= Directions =
Read through the data and report every line in which the word "degrees" occurs.
Records supplied START
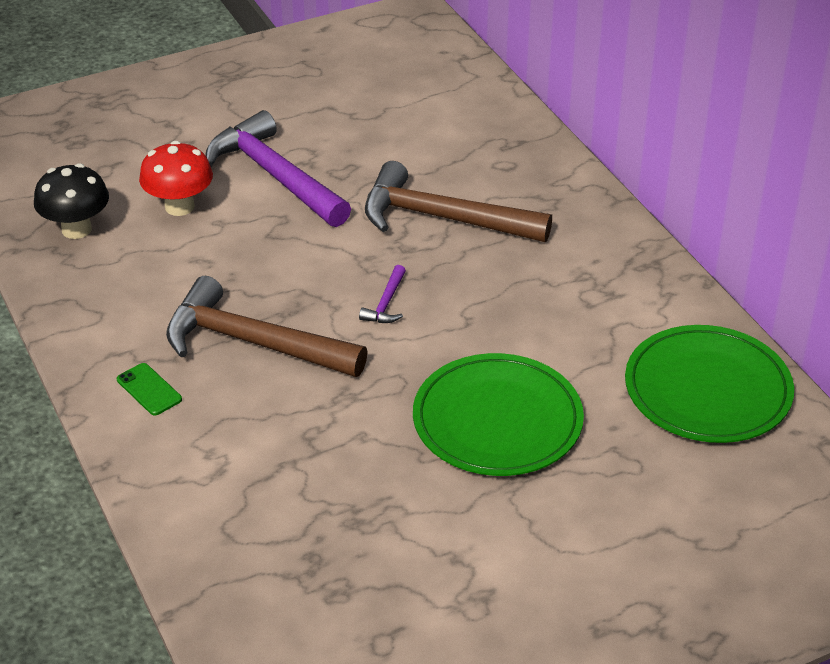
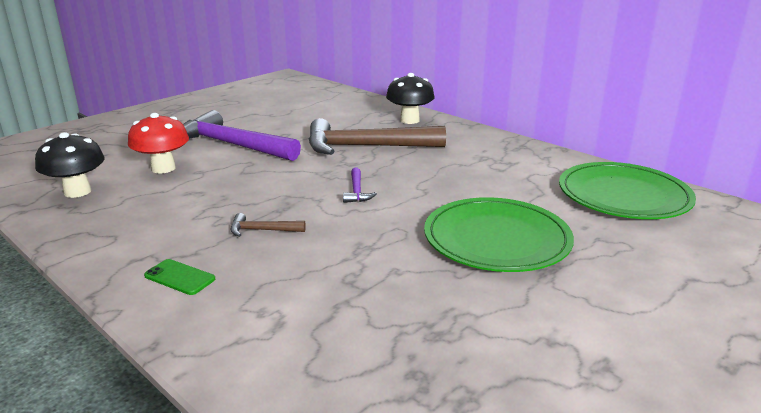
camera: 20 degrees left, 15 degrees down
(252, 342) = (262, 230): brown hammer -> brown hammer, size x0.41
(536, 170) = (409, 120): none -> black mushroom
Records supplied END
Records supplied START
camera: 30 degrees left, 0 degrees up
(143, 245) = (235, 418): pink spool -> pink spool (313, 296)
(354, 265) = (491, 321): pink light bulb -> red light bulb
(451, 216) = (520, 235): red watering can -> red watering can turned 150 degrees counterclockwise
Records supplied END
= Exercise solution =
camera: 20 degrees left, 15 degrees down
camera: 30 degrees left, 0 degrees up
(451, 216) = (520, 235): red watering can -> red watering can turned 150 degrees counterclockwise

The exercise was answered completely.